(Data excerpts)
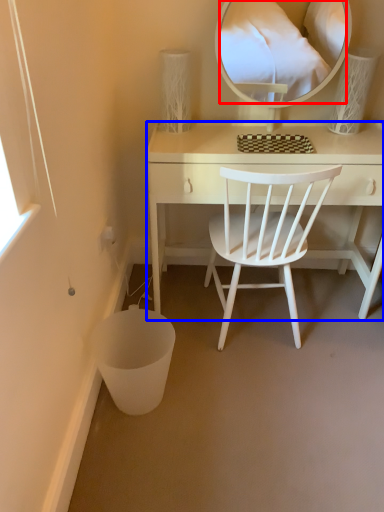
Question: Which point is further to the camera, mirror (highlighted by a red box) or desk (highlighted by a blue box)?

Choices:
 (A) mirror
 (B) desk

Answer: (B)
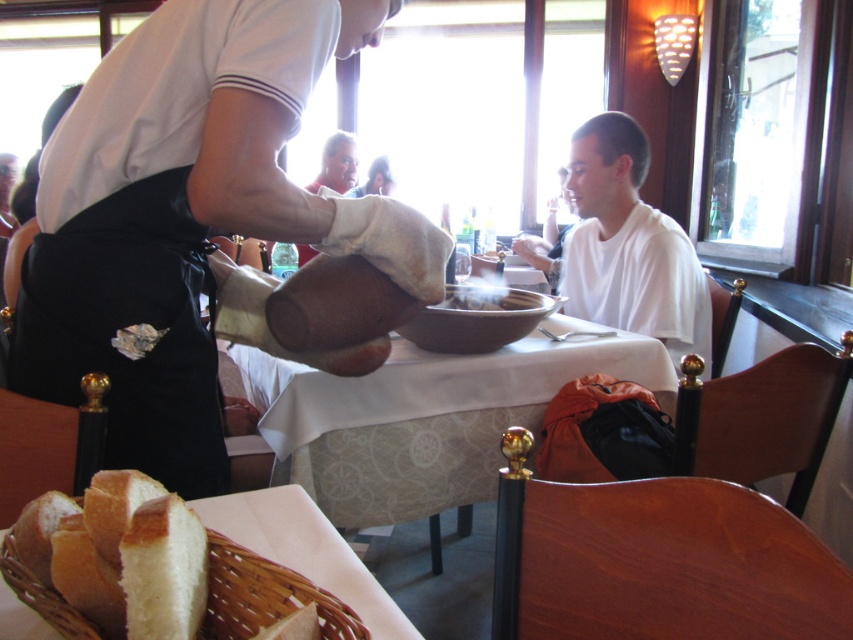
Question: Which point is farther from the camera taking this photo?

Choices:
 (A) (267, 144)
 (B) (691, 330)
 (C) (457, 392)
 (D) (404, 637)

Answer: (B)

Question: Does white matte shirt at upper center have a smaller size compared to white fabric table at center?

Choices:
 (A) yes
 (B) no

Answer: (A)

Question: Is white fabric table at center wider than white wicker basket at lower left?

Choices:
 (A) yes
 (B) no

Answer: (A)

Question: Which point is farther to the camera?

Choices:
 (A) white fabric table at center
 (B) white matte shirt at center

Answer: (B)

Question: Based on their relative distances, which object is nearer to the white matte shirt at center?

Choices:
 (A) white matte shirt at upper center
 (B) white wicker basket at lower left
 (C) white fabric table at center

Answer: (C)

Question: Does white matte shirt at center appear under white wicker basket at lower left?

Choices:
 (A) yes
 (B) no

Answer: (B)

--

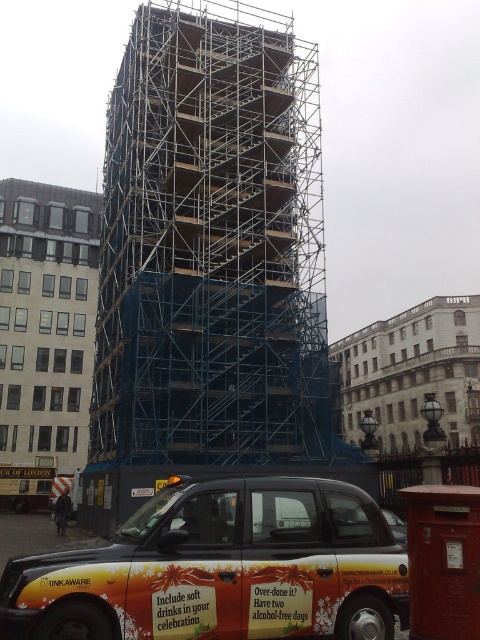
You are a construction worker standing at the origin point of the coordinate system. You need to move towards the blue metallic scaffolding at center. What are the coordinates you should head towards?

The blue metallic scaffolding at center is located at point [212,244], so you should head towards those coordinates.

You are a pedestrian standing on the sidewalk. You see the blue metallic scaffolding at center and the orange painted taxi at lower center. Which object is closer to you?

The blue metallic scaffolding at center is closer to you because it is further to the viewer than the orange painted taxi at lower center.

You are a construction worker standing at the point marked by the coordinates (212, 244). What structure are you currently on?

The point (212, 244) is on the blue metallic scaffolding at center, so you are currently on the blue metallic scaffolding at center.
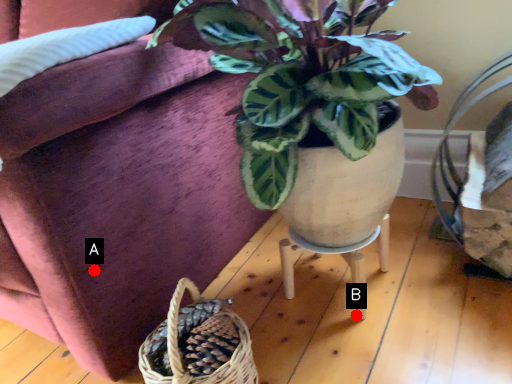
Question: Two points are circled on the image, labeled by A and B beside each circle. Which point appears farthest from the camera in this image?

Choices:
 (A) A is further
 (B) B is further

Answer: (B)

### [WHAT YOU HAVE TO DO]
Identify every line in the items above that contains the string "object" and copy each of those lines in full.

### [COMPLETED TASK]
Question: Based on their relative distances, which object is nearer to the white matte shirt at center?
You are a pedestrian standing on the sidewalk. You see the blue metallic scaffolding at center and the orange painted taxi at lower center. Which object is closer to you?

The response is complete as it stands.